====== Available data
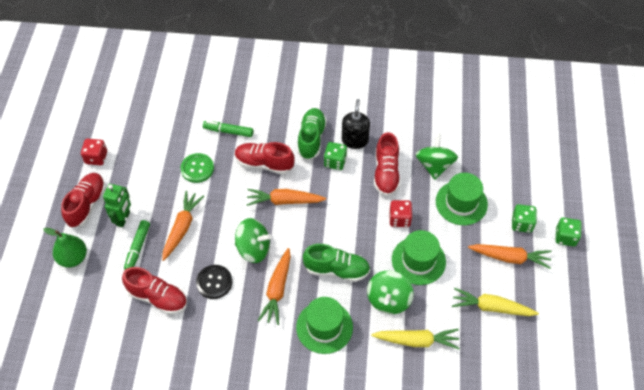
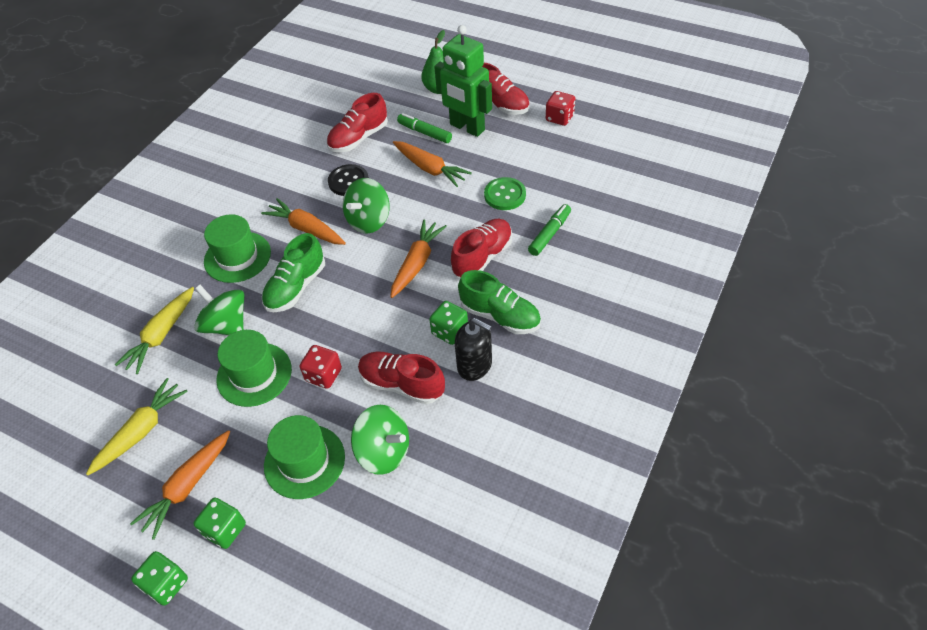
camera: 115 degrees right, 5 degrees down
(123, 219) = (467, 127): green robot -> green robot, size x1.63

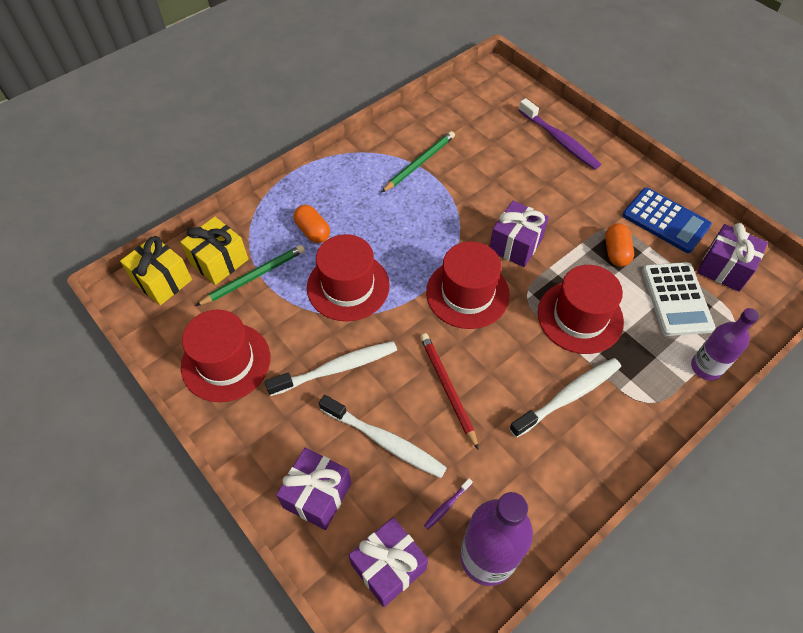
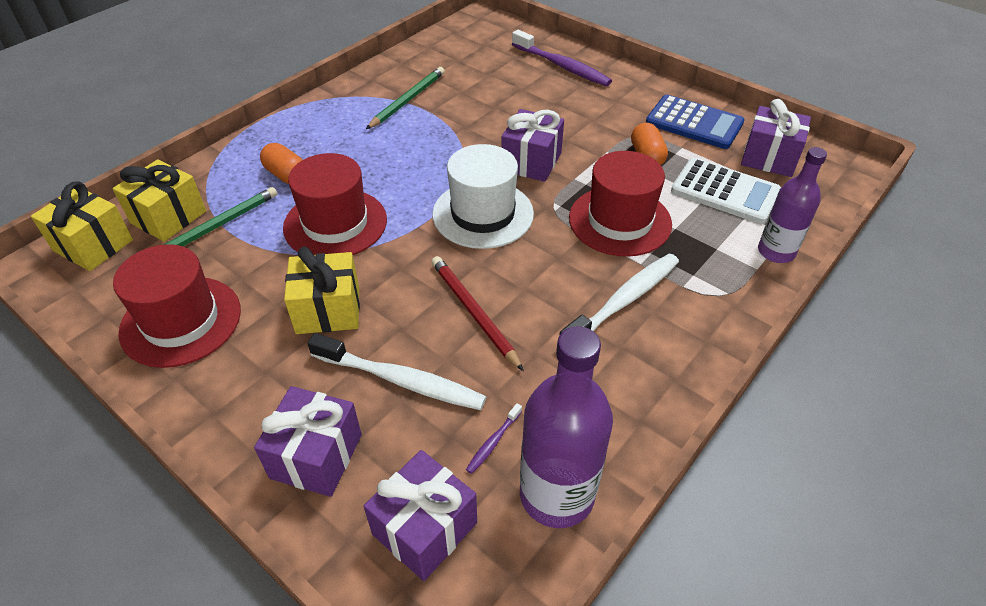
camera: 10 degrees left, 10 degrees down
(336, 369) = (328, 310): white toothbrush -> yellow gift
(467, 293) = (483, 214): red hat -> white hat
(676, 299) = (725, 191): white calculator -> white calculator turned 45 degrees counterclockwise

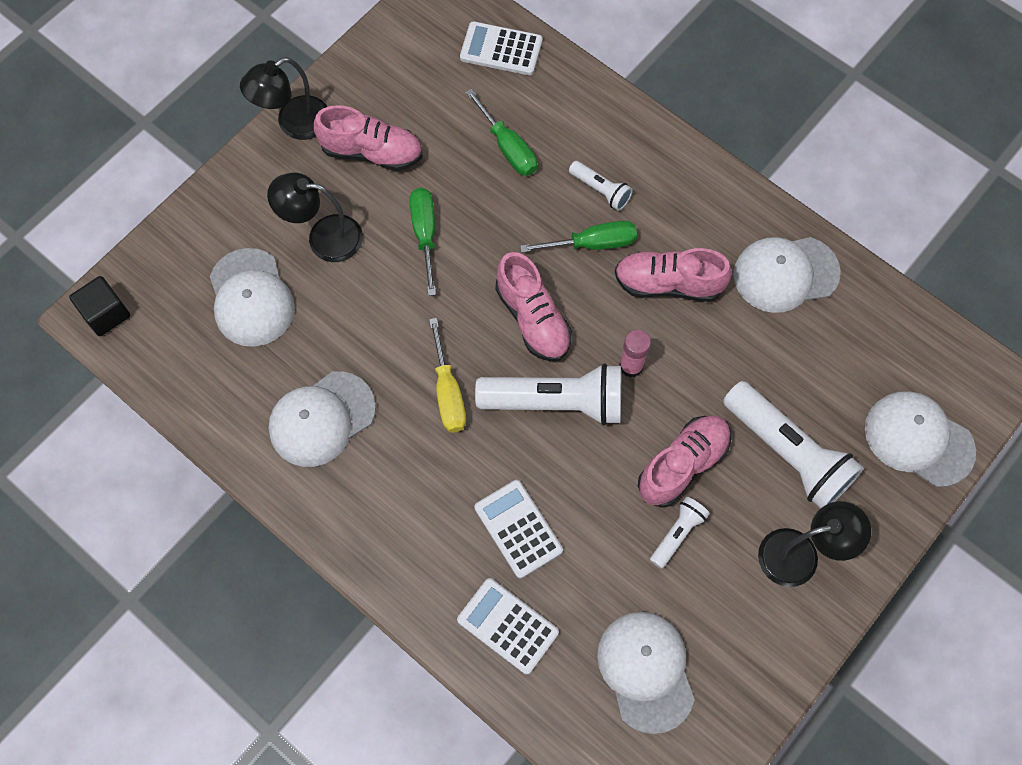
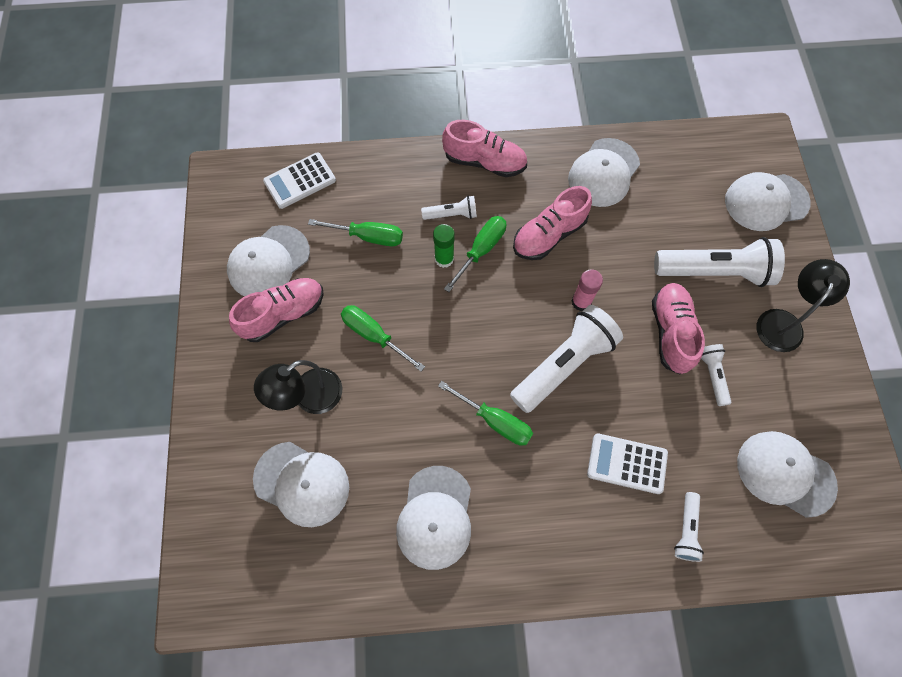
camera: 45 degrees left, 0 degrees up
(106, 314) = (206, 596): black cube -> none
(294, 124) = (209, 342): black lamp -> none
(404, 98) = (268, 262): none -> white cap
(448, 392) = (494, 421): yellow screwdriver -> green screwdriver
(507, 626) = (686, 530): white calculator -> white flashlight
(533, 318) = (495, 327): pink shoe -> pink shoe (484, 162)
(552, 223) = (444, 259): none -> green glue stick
============
== To do ==
Look above for the line with "(336, 369) = (328, 310): white" and the line with "(294, 124) = (209, 342): black lamp -> none", then restate exactly those two lines and all lines between them, with no pictures.

== Exercise solution ==
(336, 369) = (328, 310): white toothbrush -> yellow gift
(467, 293) = (483, 214): red hat -> white hat
(676, 299) = (725, 191): white calculator -> white calculator turned 45 degrees counterclockwise

camera: 45 degrees left, 0 degrees up
(106, 314) = (206, 596): black cube -> none
(294, 124) = (209, 342): black lamp -> none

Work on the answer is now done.